• Provided records

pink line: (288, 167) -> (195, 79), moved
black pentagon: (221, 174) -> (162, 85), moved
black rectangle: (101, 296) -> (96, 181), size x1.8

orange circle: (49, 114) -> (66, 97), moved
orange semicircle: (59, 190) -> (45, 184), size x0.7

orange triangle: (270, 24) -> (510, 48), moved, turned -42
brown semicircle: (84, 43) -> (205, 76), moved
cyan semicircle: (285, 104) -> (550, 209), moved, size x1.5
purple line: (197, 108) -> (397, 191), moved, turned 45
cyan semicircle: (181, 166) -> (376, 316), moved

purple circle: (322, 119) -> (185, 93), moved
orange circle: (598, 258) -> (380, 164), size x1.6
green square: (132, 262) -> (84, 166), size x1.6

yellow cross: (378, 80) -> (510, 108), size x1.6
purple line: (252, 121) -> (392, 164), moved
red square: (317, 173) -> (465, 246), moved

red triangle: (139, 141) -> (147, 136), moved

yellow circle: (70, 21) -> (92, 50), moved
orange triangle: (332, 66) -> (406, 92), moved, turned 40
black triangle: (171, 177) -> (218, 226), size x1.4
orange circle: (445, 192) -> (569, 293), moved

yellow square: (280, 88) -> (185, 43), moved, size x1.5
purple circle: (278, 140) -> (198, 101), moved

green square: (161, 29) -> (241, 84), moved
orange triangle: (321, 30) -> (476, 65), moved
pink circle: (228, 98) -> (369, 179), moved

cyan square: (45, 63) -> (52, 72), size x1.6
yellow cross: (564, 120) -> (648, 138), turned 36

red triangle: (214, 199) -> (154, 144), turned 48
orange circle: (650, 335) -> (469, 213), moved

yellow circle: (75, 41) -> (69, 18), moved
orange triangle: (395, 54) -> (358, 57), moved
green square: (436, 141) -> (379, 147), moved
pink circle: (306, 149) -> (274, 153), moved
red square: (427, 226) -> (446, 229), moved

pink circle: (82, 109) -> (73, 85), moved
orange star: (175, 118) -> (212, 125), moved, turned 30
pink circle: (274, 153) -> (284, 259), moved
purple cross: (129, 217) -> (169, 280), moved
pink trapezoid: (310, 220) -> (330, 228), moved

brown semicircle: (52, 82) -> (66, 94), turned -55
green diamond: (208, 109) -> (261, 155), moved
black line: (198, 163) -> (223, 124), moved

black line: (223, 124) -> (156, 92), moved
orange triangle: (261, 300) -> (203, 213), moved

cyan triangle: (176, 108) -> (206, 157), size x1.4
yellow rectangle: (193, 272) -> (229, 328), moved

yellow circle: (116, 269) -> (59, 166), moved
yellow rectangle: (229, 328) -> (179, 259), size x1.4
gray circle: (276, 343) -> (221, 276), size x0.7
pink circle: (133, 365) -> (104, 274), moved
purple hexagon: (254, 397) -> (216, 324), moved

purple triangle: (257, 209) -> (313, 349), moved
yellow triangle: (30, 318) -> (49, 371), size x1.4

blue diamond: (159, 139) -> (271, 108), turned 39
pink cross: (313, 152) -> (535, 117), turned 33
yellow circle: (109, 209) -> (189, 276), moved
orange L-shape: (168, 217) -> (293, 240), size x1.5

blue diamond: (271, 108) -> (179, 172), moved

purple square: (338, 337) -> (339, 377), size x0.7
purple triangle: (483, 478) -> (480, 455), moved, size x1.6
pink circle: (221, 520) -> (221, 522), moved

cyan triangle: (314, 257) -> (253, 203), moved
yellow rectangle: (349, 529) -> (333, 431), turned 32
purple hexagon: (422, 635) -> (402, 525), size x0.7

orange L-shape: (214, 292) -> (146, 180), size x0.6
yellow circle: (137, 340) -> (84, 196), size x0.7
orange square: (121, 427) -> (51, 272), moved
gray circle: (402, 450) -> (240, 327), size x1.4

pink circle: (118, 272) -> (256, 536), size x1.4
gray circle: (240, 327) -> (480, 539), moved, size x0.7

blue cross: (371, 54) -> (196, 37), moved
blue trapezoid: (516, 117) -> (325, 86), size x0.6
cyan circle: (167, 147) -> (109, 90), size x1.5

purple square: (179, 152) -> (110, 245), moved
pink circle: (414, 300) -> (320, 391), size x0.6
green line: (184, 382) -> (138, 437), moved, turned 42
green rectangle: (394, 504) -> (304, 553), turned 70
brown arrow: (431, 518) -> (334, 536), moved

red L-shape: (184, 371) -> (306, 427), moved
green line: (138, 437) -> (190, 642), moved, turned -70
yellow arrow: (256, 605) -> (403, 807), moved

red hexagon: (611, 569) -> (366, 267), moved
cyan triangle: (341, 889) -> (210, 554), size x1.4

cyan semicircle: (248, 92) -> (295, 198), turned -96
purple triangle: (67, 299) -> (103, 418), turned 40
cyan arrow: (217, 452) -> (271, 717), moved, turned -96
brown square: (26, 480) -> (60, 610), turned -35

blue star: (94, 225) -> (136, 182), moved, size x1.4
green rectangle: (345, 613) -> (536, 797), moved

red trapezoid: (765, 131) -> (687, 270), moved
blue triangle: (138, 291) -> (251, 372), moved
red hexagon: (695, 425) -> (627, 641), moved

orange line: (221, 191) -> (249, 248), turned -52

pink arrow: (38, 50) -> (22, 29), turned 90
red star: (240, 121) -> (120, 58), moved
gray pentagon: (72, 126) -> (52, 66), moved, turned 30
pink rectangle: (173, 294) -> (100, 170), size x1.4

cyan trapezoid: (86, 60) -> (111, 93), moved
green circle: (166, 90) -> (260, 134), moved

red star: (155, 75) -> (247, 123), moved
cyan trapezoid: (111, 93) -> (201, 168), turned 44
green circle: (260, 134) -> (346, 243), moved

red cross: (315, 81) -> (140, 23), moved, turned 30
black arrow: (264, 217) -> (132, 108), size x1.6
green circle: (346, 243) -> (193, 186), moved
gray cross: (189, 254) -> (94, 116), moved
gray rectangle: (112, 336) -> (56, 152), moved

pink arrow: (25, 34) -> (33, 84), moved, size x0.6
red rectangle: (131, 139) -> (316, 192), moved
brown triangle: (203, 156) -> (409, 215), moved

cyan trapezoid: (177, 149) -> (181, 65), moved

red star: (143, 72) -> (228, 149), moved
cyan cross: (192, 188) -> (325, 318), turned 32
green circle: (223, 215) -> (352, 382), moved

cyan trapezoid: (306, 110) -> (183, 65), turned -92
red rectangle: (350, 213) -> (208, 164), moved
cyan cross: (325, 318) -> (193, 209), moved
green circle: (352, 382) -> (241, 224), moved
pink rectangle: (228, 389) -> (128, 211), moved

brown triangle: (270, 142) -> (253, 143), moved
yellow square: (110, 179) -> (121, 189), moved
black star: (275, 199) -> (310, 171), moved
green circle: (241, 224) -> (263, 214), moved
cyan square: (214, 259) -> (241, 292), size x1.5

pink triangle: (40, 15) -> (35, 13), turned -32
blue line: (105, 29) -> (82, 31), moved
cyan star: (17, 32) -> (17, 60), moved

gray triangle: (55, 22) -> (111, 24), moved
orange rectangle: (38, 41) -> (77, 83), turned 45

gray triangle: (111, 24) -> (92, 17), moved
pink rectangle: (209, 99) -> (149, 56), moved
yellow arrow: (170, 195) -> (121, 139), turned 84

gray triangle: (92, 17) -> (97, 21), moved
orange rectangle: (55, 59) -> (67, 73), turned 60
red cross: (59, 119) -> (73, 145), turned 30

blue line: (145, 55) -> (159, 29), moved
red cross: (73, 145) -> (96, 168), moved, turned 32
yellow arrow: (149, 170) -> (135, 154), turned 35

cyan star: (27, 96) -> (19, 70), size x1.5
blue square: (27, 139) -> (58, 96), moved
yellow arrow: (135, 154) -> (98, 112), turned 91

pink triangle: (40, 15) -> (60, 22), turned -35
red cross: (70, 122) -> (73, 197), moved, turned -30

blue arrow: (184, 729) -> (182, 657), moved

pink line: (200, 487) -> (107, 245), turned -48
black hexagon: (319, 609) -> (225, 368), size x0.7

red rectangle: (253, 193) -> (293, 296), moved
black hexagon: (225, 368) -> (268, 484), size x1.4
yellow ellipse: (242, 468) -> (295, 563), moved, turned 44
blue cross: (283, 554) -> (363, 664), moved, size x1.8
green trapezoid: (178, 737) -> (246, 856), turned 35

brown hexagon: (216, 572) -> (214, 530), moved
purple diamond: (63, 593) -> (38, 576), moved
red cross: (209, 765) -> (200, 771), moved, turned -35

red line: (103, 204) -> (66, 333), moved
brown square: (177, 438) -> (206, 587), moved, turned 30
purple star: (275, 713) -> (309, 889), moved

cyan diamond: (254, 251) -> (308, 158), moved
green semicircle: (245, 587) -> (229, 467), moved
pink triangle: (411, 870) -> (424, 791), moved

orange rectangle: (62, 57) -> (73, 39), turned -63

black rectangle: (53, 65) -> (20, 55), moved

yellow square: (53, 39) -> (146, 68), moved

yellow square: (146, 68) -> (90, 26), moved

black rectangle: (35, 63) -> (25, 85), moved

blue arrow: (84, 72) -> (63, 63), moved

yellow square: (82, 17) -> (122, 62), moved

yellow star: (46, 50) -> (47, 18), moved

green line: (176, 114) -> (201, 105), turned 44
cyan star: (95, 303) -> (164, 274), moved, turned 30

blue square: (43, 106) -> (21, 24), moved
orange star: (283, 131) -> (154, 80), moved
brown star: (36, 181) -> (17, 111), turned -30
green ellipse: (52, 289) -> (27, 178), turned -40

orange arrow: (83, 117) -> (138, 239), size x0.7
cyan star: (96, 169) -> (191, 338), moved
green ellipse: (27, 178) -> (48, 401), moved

• Your goal
Leaving out every line before the one with "cyan diamond: (254, 251) -> (308, 158), moved", print the rest of the listing above exactly, through its final line.

• Written reply
cyan diamond: (254, 251) -> (308, 158), moved
green semicircle: (245, 587) -> (229, 467), moved
pink triangle: (411, 870) -> (424, 791), moved

orange rectangle: (62, 57) -> (73, 39), turned -63

black rectangle: (53, 65) -> (20, 55), moved

yellow square: (53, 39) -> (146, 68), moved

yellow square: (146, 68) -> (90, 26), moved

black rectangle: (35, 63) -> (25, 85), moved

blue arrow: (84, 72) -> (63, 63), moved

yellow square: (82, 17) -> (122, 62), moved

yellow star: (46, 50) -> (47, 18), moved

green line: (176, 114) -> (201, 105), turned 44
cyan star: (95, 303) -> (164, 274), moved, turned 30

blue square: (43, 106) -> (21, 24), moved
orange star: (283, 131) -> (154, 80), moved
brown star: (36, 181) -> (17, 111), turned -30
green ellipse: (52, 289) -> (27, 178), turned -40

orange arrow: (83, 117) -> (138, 239), size x0.7
cyan star: (96, 169) -> (191, 338), moved
green ellipse: (27, 178) -> (48, 401), moved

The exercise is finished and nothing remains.